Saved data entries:
+ + + + +

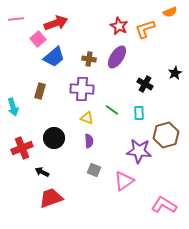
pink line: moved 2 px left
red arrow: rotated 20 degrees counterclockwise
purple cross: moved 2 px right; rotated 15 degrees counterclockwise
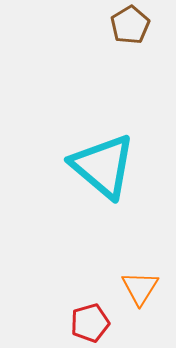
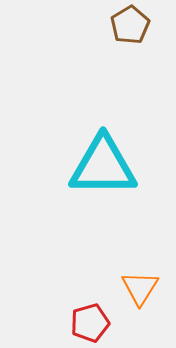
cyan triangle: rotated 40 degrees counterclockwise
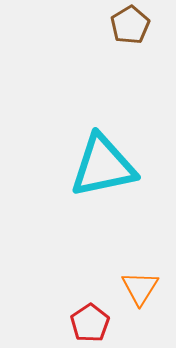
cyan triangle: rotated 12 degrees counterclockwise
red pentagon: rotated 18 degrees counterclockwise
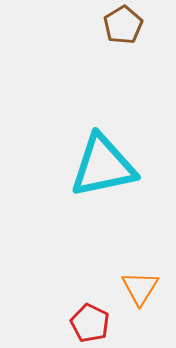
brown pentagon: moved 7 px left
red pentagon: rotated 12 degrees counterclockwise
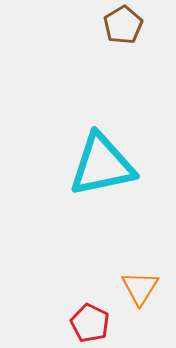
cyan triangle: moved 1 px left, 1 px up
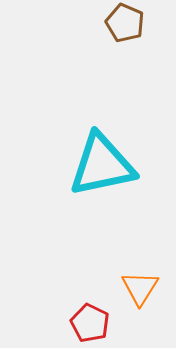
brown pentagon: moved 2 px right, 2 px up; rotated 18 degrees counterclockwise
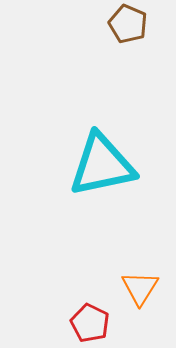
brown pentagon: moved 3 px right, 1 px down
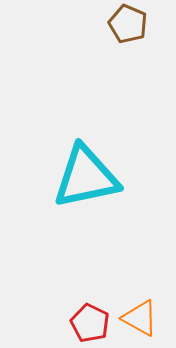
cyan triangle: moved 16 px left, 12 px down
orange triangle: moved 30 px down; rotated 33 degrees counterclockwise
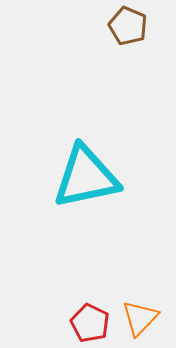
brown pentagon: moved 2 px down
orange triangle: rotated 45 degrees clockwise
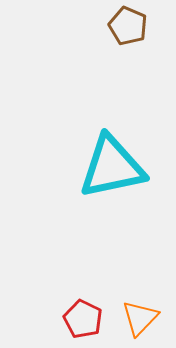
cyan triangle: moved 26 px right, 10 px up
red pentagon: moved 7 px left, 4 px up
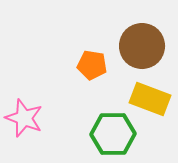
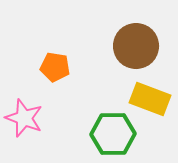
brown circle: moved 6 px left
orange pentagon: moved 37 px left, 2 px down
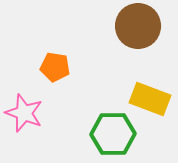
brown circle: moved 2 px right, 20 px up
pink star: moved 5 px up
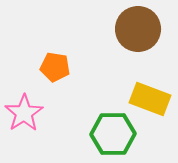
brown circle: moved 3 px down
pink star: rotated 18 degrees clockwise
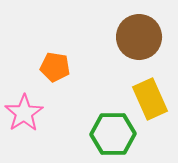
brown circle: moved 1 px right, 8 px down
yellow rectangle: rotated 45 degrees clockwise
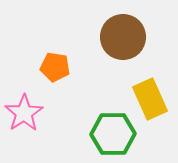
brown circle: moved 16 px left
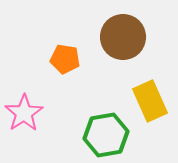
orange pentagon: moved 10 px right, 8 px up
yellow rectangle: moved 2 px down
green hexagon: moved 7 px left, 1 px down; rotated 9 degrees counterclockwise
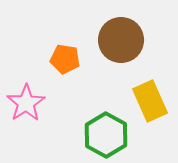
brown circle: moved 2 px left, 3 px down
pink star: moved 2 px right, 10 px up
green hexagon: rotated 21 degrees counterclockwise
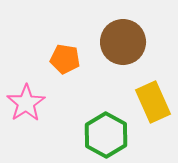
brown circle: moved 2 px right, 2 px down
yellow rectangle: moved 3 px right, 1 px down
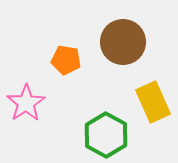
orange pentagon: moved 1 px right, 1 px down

+ + + + +

** Problem details **
Rewrite the listing with every "brown circle" changed to "black circle" and nothing else altered, omitting the picture lines.

** Response to the task **
pink line: moved 2 px left
red arrow: rotated 20 degrees counterclockwise
purple cross: moved 2 px right; rotated 15 degrees counterclockwise
cyan triangle: rotated 40 degrees counterclockwise
cyan triangle: rotated 12 degrees counterclockwise
red pentagon: rotated 18 degrees counterclockwise
brown pentagon: moved 7 px left
red pentagon: rotated 12 degrees counterclockwise
cyan triangle: moved 1 px left, 1 px up
brown pentagon: moved 2 px right, 2 px up; rotated 18 degrees counterclockwise
brown pentagon: moved 3 px right, 1 px down
cyan triangle: moved 16 px left, 12 px down
orange triangle: moved 30 px down; rotated 33 degrees counterclockwise
brown pentagon: moved 2 px down
orange triangle: rotated 45 degrees clockwise
cyan triangle: moved 26 px right, 10 px up
red pentagon: moved 7 px left, 4 px up
black circle: moved 6 px left
orange pentagon: moved 37 px left, 2 px down
black circle: moved 2 px right, 20 px up
pink star: moved 5 px up
black circle: moved 3 px down
pink star: rotated 18 degrees clockwise
black circle: moved 1 px right, 8 px down
yellow rectangle: rotated 45 degrees clockwise
black circle: moved 16 px left
orange pentagon: moved 10 px right, 8 px up
yellow rectangle: moved 2 px down
green hexagon: moved 7 px left, 1 px down; rotated 9 degrees counterclockwise
black circle: moved 2 px left, 3 px down
pink star: moved 2 px right, 10 px up
green hexagon: rotated 21 degrees counterclockwise
black circle: moved 2 px right, 2 px down
yellow rectangle: moved 3 px right, 1 px down
orange pentagon: moved 1 px right, 1 px down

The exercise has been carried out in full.